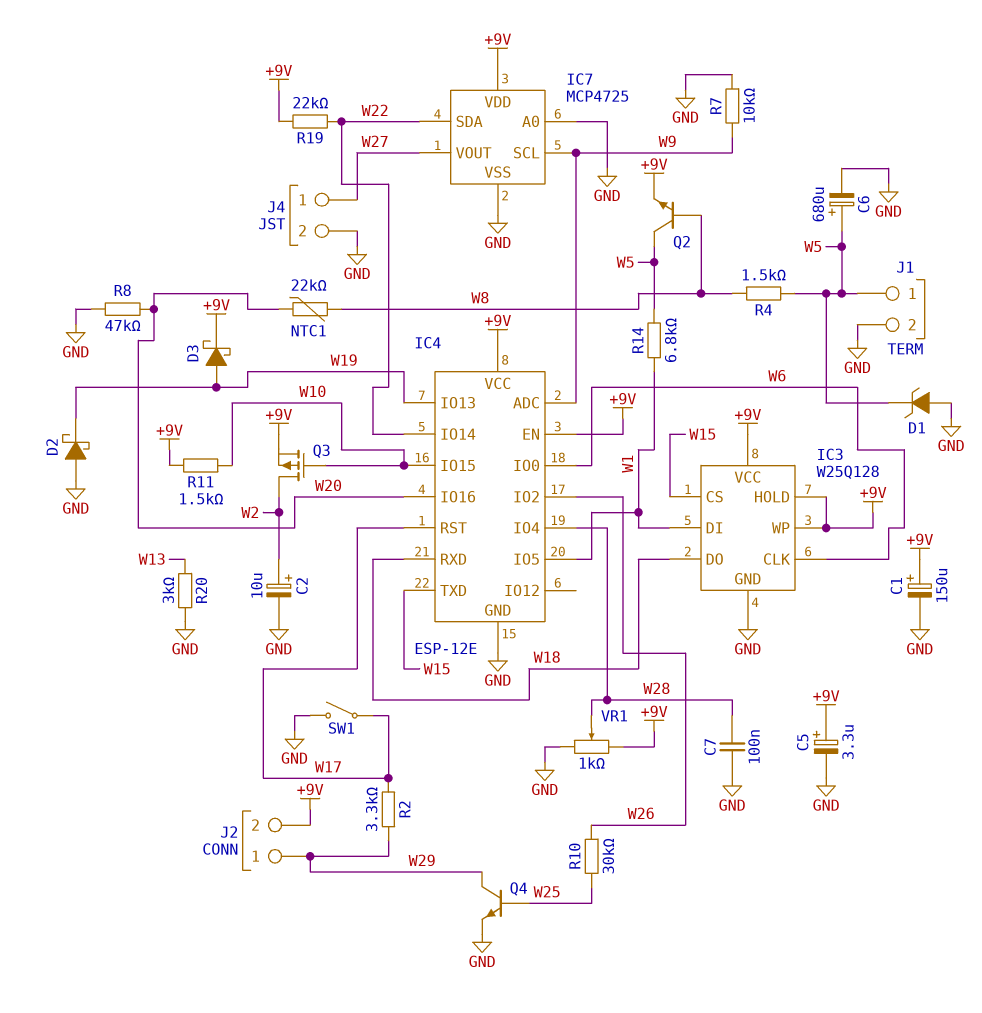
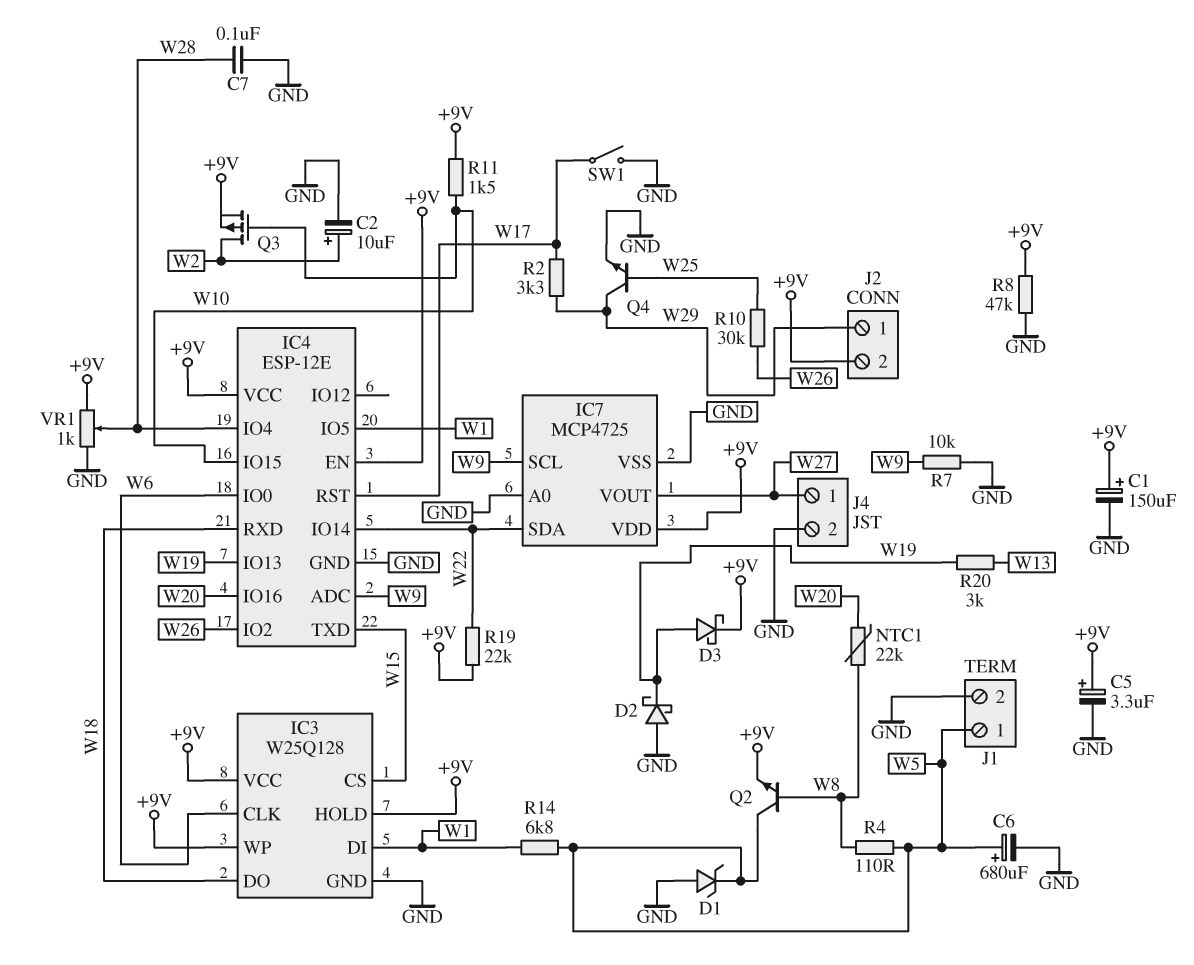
R4: 1.5k (W5, W8) -> 110 (W5, W8)
R8: 47k (GND, W20) -> 47k (+9V, GND)
R20: 3k (GND, W13) -> 3k (W13, W19)

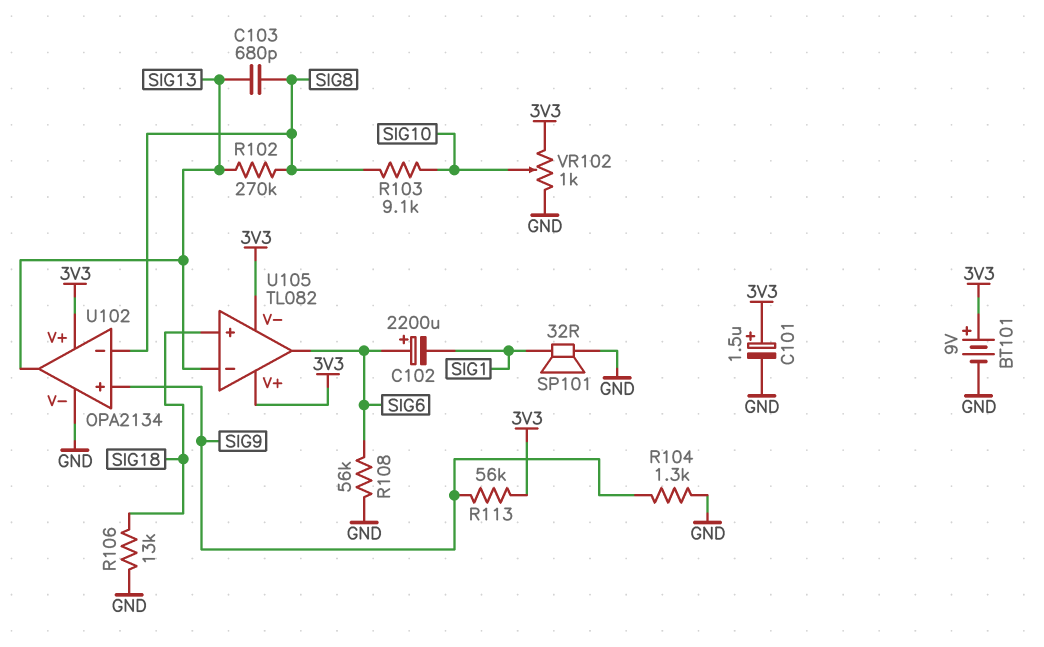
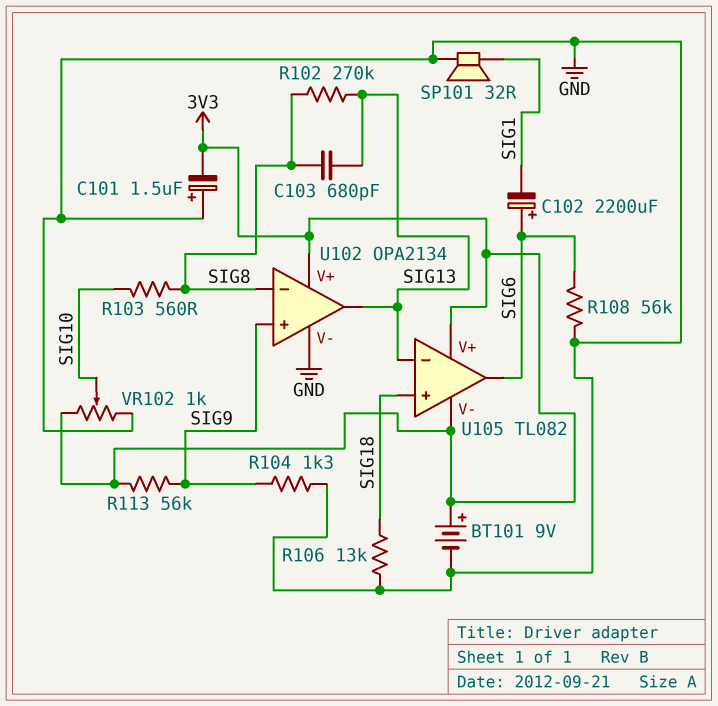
C101: 1.5uF (plus 3V3, minus GND) -> 1.5uF (plus GND, minus 3V3)
R103: 9.1k (SIG8, SIG10) -> 560 (SIG8, SIG10)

_ _ _ _ _

• EXERCISE PROMPT:
Every entry should come back exactly as written, only without images.

• EXPECTED ANSWER:
R4: 1.5k (W5, W8) -> 110 (W5, W8)
R8: 47k (GND, W20) -> 47k (+9V, GND)
R20: 3k (GND, W13) -> 3k (W13, W19)

C101: 1.5uF (plus 3V3, minus GND) -> 1.5uF (plus GND, minus 3V3)
R103: 9.1k (SIG8, SIG10) -> 560 (SIG8, SIG10)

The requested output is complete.